═══ Stored data

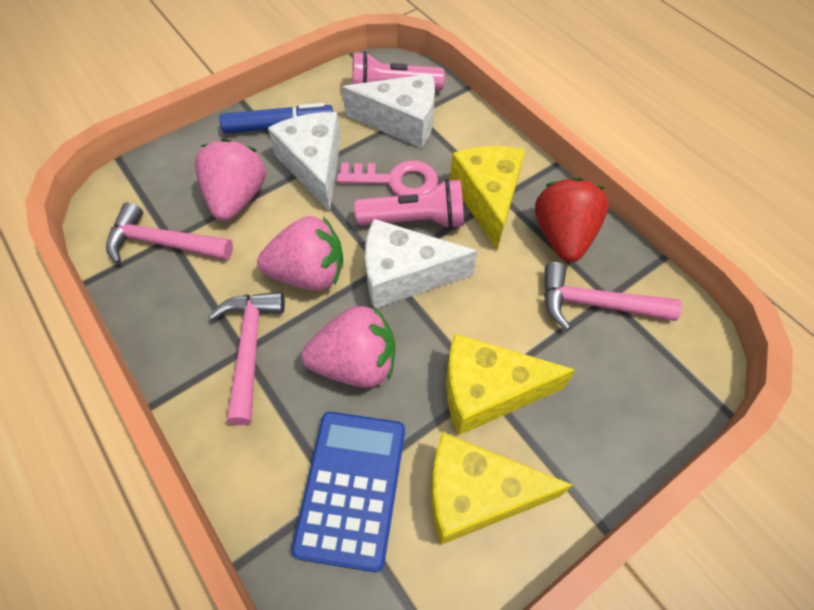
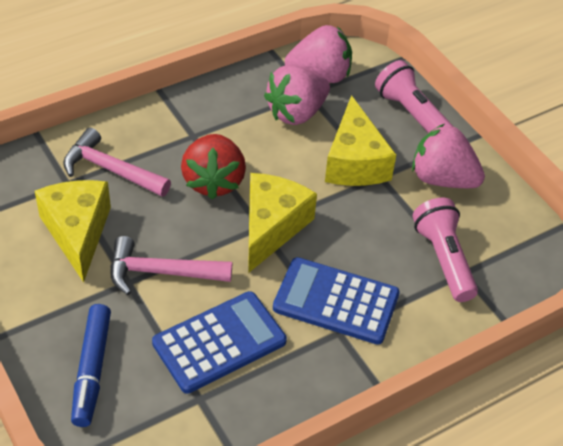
blue calculator: 1 -> 2
pink hammer: 3 -> 2
pink key: 1 -> 0
white cheese: 3 -> 0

══════

- _Task item_
Give the listing again exactly, excluding pictures.

- _Worked solution_
blue calculator: 1 -> 2
pink hammer: 3 -> 2
pink key: 1 -> 0
white cheese: 3 -> 0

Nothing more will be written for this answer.